• _Exercise directions_
Range to reproduce from the entries below: the line with "(852, 297) = (265, 141): brown", the line with "(702, 290) = (635, 203): turquoise", and every line in between. Give them exactly and give nothing else.

• _Supplied records_
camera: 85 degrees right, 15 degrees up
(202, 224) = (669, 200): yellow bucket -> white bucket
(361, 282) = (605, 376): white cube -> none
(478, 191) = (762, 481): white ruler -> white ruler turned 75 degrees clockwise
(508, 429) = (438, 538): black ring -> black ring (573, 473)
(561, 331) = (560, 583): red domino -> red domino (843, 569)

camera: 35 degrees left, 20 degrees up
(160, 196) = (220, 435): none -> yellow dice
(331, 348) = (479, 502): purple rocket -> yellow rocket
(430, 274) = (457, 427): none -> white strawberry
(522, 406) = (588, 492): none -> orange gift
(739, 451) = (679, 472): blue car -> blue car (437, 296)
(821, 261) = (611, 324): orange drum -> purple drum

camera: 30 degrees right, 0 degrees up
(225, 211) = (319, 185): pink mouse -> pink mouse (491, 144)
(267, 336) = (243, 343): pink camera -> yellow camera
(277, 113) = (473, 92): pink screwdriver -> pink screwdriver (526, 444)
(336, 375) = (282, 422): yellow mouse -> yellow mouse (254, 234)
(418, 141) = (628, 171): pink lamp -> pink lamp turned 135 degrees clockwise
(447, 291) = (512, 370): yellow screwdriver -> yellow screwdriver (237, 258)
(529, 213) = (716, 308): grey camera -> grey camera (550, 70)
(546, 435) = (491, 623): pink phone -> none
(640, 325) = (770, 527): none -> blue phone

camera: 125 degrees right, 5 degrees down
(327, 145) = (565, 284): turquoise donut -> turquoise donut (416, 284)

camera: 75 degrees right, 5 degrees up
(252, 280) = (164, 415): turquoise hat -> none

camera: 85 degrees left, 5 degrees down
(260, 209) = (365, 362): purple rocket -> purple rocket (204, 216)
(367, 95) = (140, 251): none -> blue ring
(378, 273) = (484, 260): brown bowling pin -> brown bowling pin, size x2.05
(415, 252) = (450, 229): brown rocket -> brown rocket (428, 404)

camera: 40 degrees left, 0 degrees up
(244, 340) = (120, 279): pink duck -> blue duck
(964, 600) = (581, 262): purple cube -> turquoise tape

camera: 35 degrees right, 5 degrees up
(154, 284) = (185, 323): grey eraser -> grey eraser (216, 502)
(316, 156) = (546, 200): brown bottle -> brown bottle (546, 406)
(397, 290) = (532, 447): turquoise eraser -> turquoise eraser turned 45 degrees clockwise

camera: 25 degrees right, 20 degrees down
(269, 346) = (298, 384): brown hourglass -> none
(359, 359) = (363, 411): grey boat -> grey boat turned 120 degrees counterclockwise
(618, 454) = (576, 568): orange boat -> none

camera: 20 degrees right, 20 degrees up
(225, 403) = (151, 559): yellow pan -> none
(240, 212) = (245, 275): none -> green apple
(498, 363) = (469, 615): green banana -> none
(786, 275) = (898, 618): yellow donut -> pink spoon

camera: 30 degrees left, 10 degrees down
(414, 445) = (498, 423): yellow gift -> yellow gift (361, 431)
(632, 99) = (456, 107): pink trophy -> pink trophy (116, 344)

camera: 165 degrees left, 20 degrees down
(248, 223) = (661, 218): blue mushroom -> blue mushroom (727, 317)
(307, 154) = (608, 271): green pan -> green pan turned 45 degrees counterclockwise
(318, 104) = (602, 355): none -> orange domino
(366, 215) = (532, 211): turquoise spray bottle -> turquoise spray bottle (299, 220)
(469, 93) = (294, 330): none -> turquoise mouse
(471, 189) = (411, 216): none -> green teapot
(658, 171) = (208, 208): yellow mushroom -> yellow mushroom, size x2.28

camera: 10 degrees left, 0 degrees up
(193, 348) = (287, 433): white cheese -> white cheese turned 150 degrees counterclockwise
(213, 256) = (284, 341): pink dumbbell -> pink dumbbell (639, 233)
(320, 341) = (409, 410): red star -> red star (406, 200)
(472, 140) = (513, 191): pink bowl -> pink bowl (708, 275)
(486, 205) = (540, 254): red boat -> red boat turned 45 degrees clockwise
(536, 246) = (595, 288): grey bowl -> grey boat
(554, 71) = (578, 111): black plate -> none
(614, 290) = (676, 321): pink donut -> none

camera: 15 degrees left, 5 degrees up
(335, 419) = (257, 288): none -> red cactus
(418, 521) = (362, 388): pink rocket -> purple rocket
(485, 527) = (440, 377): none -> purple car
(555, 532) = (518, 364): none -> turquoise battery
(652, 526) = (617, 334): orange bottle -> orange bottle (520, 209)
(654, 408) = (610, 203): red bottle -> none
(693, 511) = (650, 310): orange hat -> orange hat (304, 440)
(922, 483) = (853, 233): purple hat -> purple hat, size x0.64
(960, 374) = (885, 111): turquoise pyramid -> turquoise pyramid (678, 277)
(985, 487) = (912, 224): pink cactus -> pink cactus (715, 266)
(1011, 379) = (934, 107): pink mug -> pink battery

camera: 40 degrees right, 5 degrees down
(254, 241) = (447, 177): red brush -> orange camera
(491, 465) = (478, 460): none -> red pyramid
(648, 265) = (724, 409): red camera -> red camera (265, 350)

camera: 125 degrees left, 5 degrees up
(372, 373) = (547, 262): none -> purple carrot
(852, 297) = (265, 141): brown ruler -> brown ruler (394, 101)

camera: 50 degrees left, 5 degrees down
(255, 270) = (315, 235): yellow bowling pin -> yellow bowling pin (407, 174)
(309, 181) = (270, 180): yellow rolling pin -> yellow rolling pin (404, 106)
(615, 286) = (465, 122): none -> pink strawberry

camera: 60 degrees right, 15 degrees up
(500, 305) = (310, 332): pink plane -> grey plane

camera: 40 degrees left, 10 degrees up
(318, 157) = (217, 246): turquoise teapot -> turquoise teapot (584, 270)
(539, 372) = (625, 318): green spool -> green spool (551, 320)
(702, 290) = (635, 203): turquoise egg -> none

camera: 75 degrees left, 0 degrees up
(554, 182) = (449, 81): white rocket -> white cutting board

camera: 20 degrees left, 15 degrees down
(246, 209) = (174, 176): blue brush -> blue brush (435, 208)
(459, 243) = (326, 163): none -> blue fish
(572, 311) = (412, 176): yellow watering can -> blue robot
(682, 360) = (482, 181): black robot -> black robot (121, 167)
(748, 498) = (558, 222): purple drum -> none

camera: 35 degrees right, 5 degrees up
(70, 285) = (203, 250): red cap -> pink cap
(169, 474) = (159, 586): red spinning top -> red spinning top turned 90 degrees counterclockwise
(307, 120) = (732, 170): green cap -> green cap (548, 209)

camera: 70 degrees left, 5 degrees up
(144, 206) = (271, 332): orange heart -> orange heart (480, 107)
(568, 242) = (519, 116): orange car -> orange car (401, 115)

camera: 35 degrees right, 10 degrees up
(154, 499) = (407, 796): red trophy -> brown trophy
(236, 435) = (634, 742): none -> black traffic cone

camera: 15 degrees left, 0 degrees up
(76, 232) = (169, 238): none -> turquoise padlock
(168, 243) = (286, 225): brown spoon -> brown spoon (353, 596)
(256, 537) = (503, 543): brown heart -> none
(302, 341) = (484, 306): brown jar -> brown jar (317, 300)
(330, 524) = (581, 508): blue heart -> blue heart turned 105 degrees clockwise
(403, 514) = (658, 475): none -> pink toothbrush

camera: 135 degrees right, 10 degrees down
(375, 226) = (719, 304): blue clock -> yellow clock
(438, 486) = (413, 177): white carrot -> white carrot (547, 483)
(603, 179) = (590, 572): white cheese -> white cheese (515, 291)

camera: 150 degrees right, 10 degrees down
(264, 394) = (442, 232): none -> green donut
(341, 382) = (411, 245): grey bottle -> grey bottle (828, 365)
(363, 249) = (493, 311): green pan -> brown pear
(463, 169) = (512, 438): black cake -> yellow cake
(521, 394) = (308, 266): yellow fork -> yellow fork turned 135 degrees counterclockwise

• _Answer to the problem_
(852, 297) = (265, 141): brown ruler -> brown ruler (394, 101)

camera: 50 degrees left, 5 degrees down
(255, 270) = (315, 235): yellow bowling pin -> yellow bowling pin (407, 174)
(309, 181) = (270, 180): yellow rolling pin -> yellow rolling pin (404, 106)
(615, 286) = (465, 122): none -> pink strawberry

camera: 60 degrees right, 15 degrees up
(500, 305) = (310, 332): pink plane -> grey plane

camera: 40 degrees left, 10 degrees up
(318, 157) = (217, 246): turquoise teapot -> turquoise teapot (584, 270)
(539, 372) = (625, 318): green spool -> green spool (551, 320)
(702, 290) = (635, 203): turquoise egg -> none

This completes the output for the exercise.